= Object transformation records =

--------

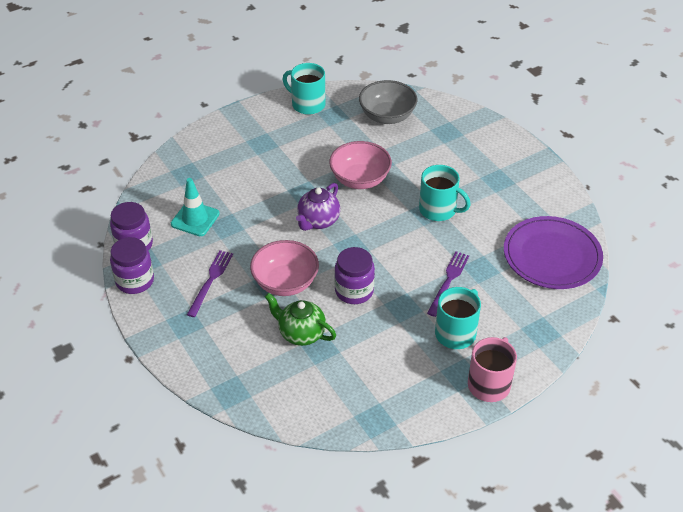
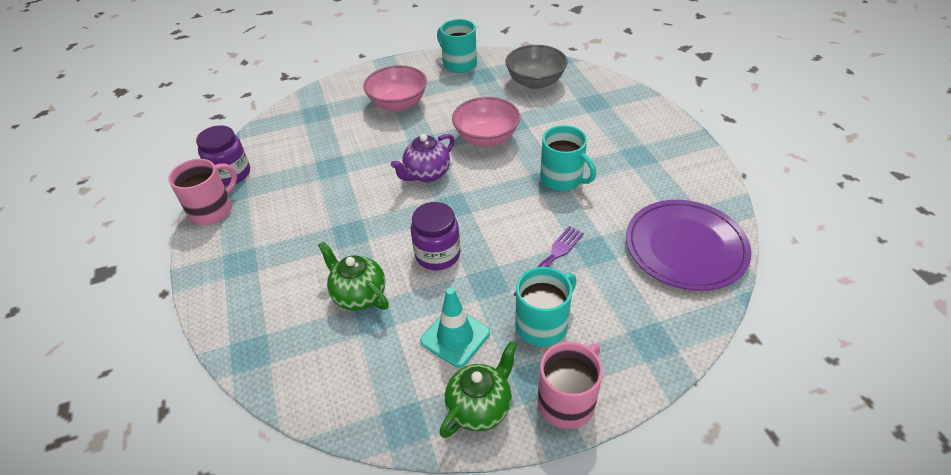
camera: 15 degrees right, 0 degrees up
(135, 281) = (212, 210): purple jar -> pink mug
(195, 219) = (303, 156): turquoise traffic cone -> turquoise traffic cone (455, 337)
(210, 281) = (288, 221): purple fork -> none
(285, 282) = (365, 234): pink bowl -> pink bowl (398, 104)
(427, 399) = (480, 407): none -> green teapot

--------

= Problem statement =
Each entry above should be copied exactly. The pictures should not.

= Written answer =
camera: 15 degrees right, 0 degrees up
(135, 281) = (212, 210): purple jar -> pink mug
(195, 219) = (303, 156): turquoise traffic cone -> turquoise traffic cone (455, 337)
(210, 281) = (288, 221): purple fork -> none
(285, 282) = (365, 234): pink bowl -> pink bowl (398, 104)
(427, 399) = (480, 407): none -> green teapot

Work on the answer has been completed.